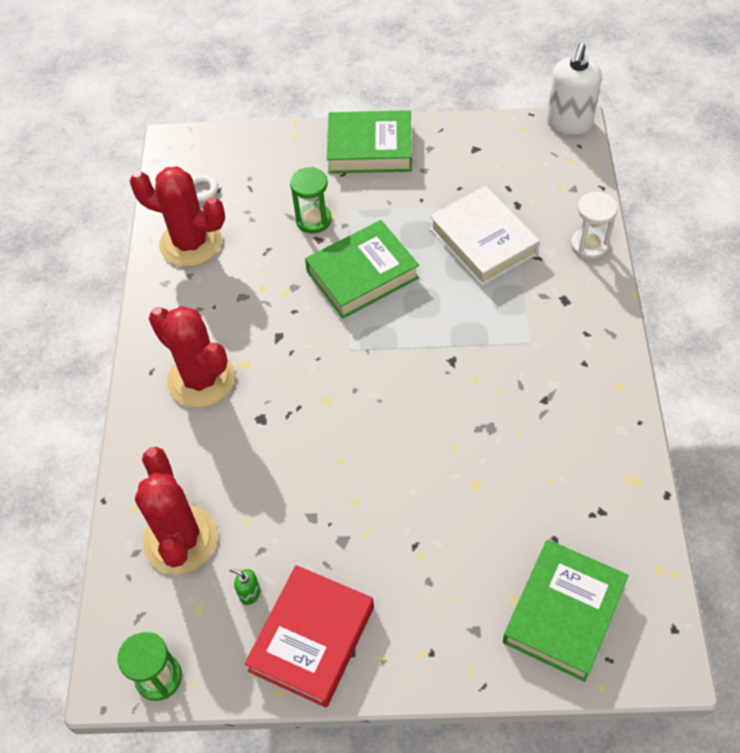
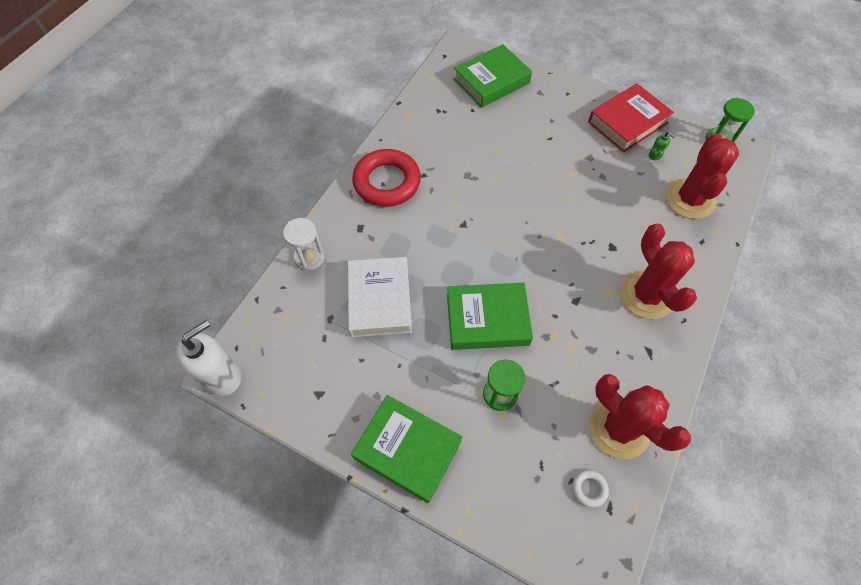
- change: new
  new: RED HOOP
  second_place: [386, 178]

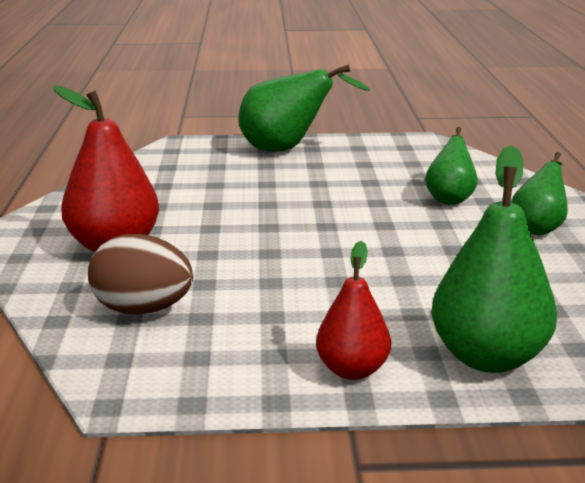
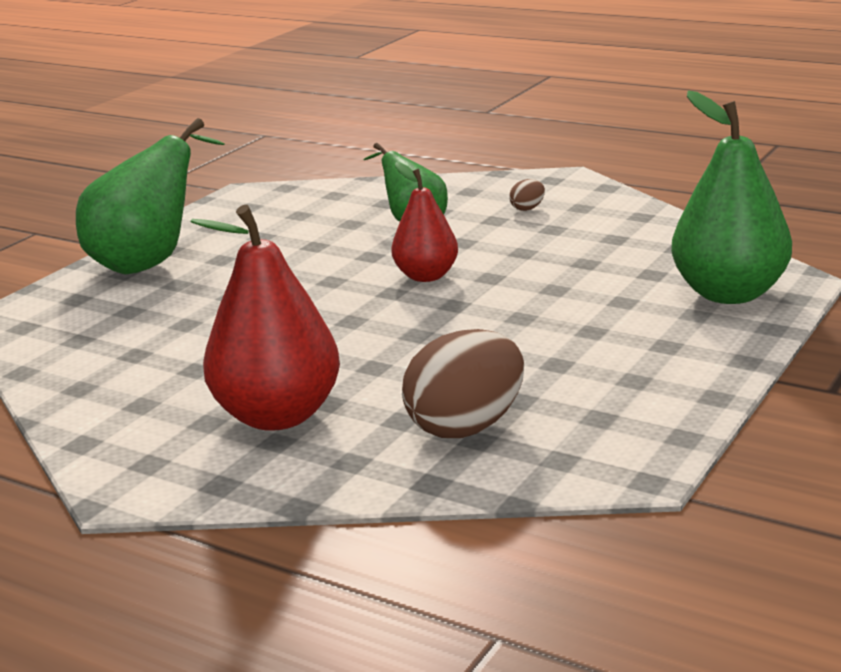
- change: shifted
  old: RED TOY PEAR
  first_place: [353, 310]
  second_place: [424, 222]
- change: swapped
  old: EMERALD TOY PEAR
  new: BROWN EGG
  first_place: [539, 193]
  second_place: [527, 195]

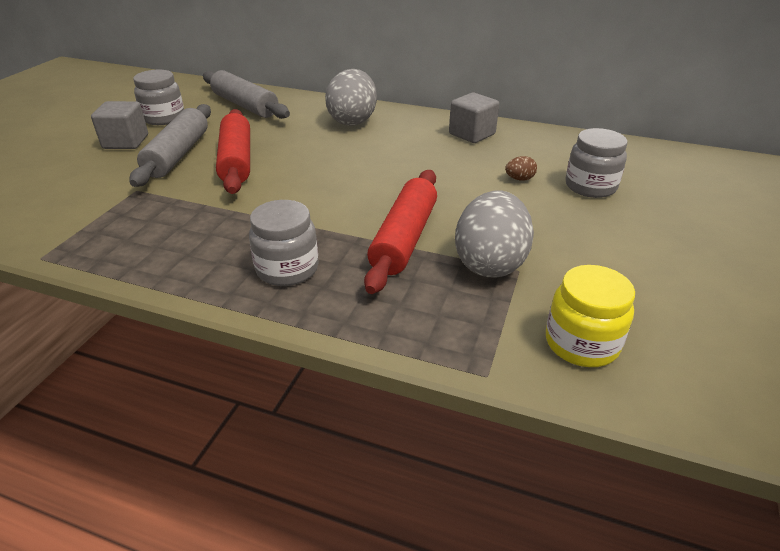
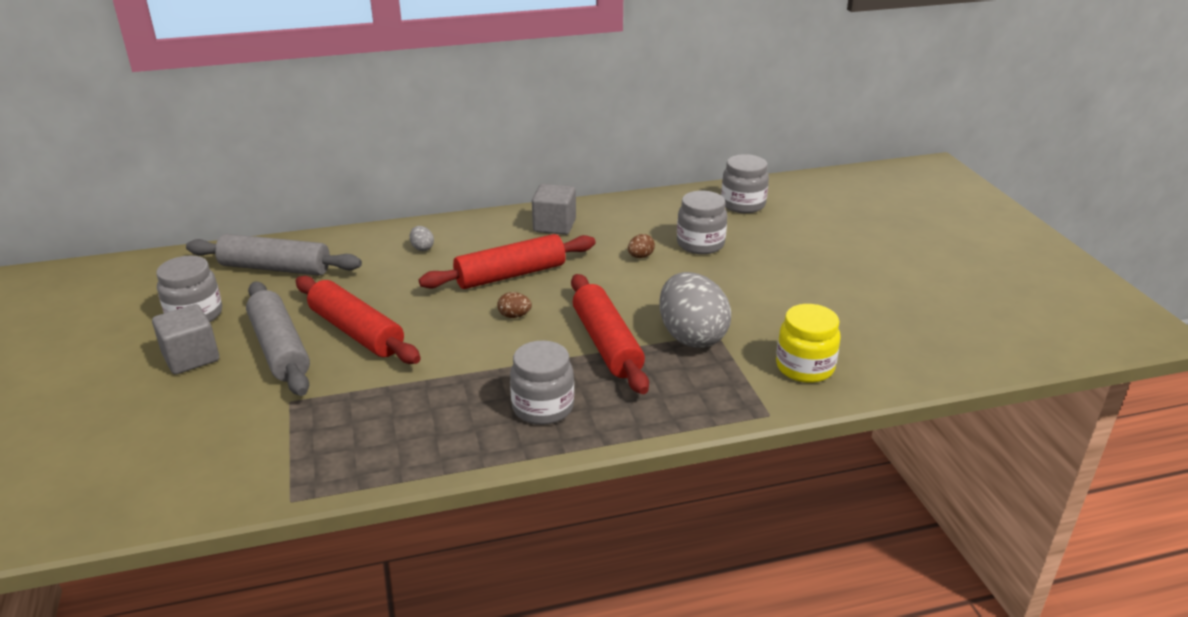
- change: new
  new: RED PASTRY ROLLER
  second_place: [507, 261]
- change: new
  new: BROWN EGG
  second_place: [514, 305]
- change: new
  new: GREY PRESERVE JAR
  second_place: [745, 183]
- change: scaled
  old: GREY EGG
  first_place: [351, 97]
  second_place: [422, 238]
  factor: 0.4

○ ○ ○ ○

What is expected
Look over the records above and filter for each line with the word "PEAR".

Task answer
  old: RED TOY PEAR
  old: EMERALD TOY PEAR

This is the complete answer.